*What to work on*: What you return must match the records word for word, except that images are dropped.

[Spatial reasoning data]
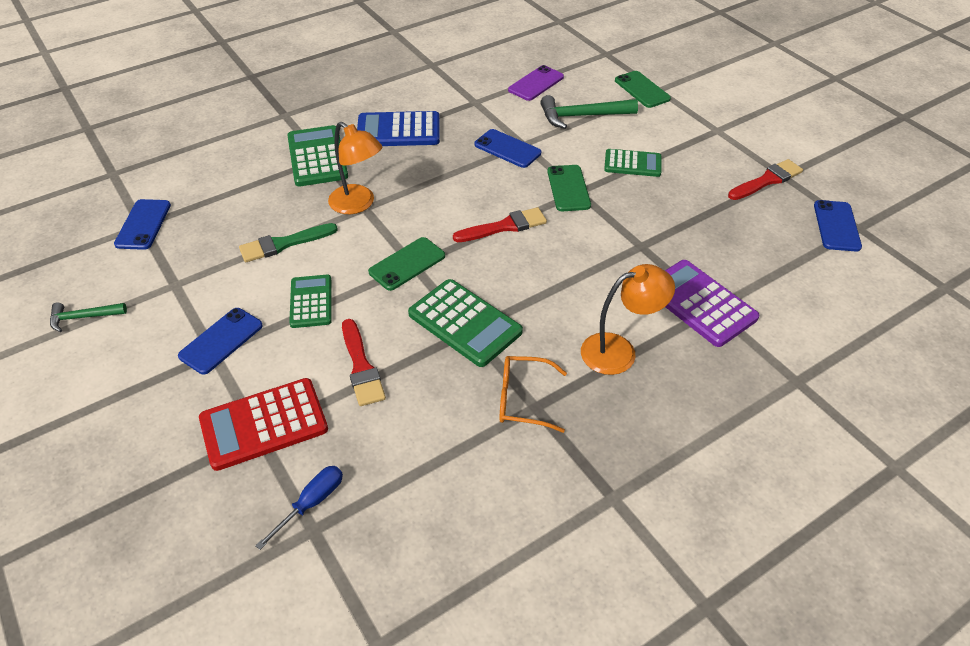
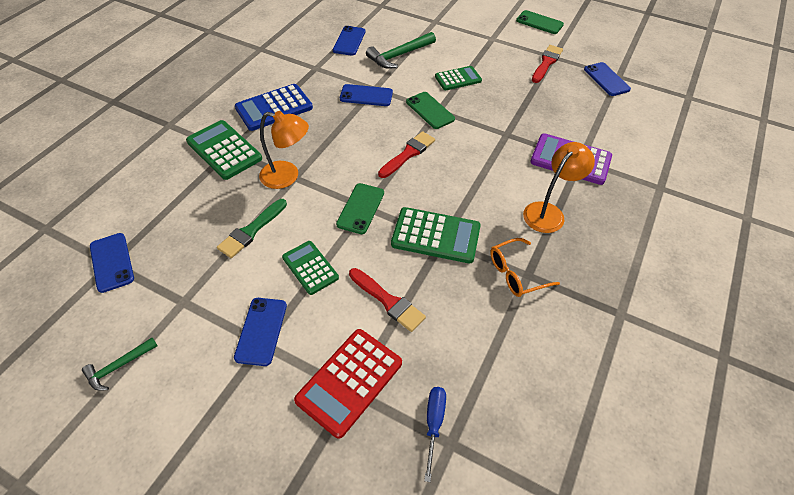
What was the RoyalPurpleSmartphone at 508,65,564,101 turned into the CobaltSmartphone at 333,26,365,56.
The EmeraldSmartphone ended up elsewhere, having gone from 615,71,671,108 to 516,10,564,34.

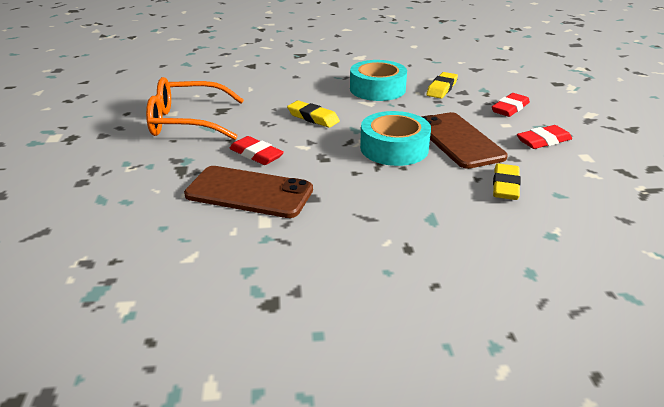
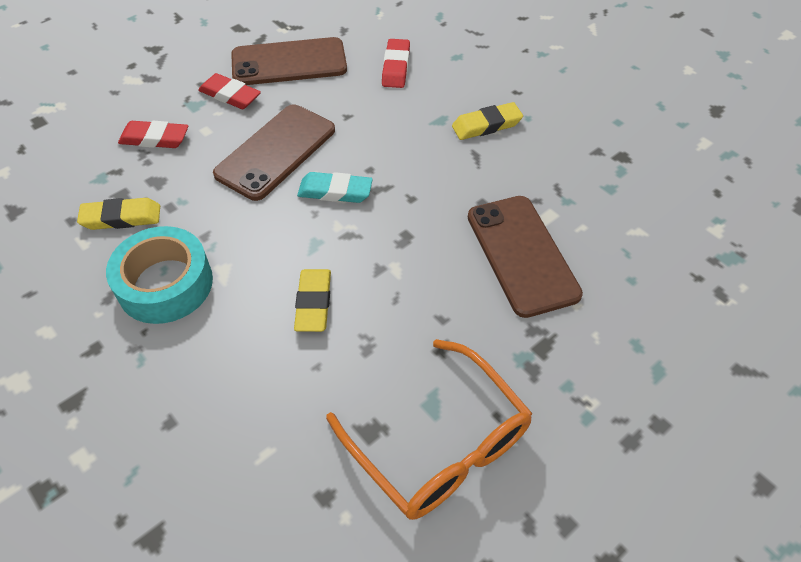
Where the TurquoiseTape stood at 360,111,431,166, the TurquoiseEraser came to stand at 297,172,373,203.
The RedEraser ended up elsewhere, having gone from 229,136,284,165 to 382,39,410,88.
The GoldenEraser ended up elsewhere, having gone from 493,163,521,200 to 452,102,523,140.
The second view gained the DarkBrownSmartphone at 231,37,347,85.

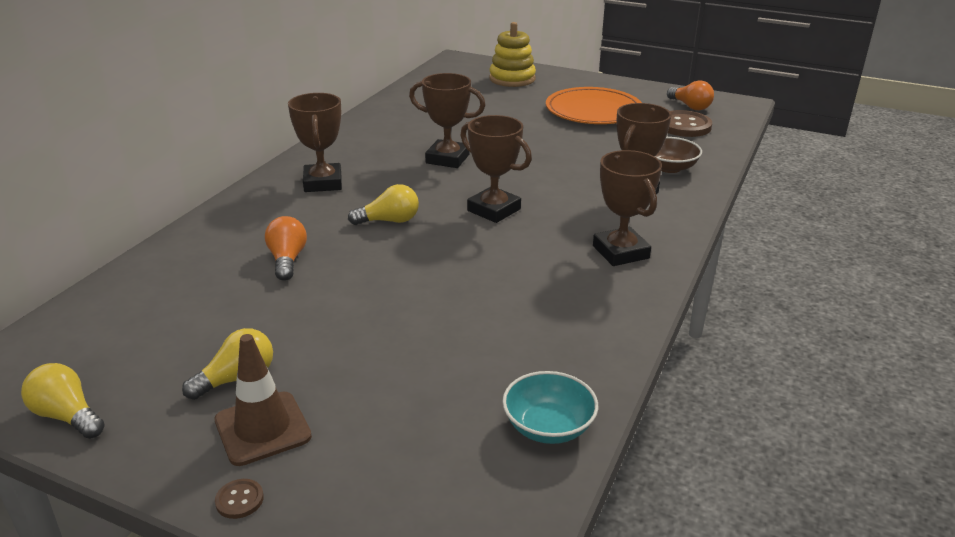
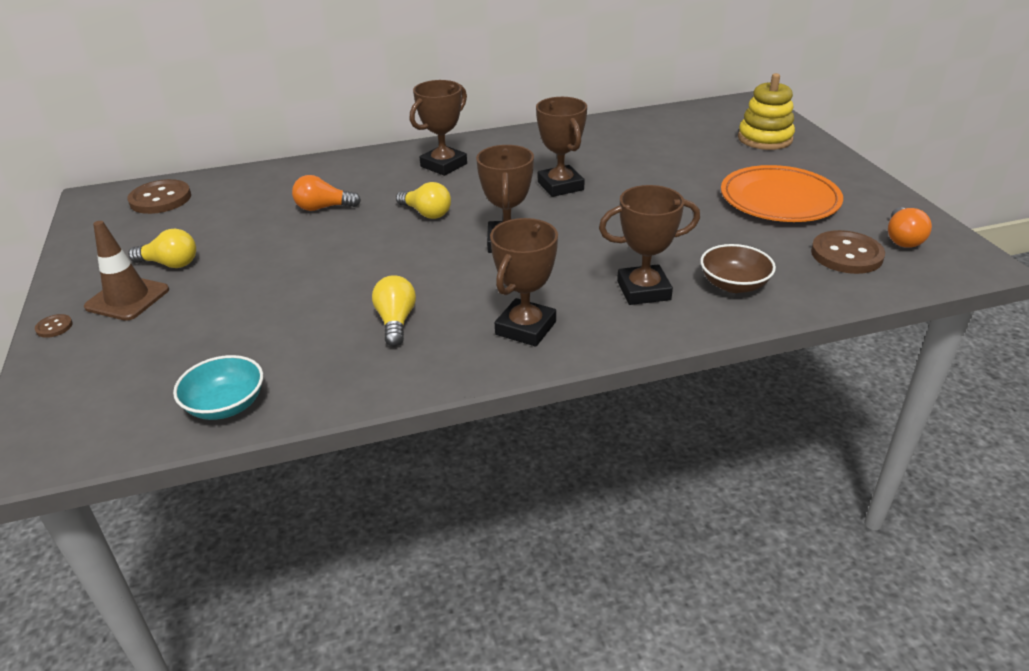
The BrightOrangeBulb at 265,216,307,281 ended up facing another way, 135 degrees counterclockwise from before.
The GoldenBulb ended up elsewhere, having gone from 21,363,105,439 to 372,275,416,346.
The second view gained the DarkBrownButton at 127,179,191,214.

*Task answer*:
What was the RoyalPurpleSmartphone at 508,65,564,101 turned into the CobaltSmartphone at 333,26,365,56.
The EmeraldSmartphone ended up elsewhere, having gone from 615,71,671,108 to 516,10,564,34.

Where the TurquoiseTape stood at 360,111,431,166, the TurquoiseEraser came to stand at 297,172,373,203.
The RedEraser ended up elsewhere, having gone from 229,136,284,165 to 382,39,410,88.
The GoldenEraser ended up elsewhere, having gone from 493,163,521,200 to 452,102,523,140.
The second view gained the DarkBrownSmartphone at 231,37,347,85.

The BrightOrangeBulb at 265,216,307,281 ended up facing another way, 135 degrees counterclockwise from before.
The GoldenBulb ended up elsewhere, having gone from 21,363,105,439 to 372,275,416,346.
The second view gained the DarkBrownButton at 127,179,191,214.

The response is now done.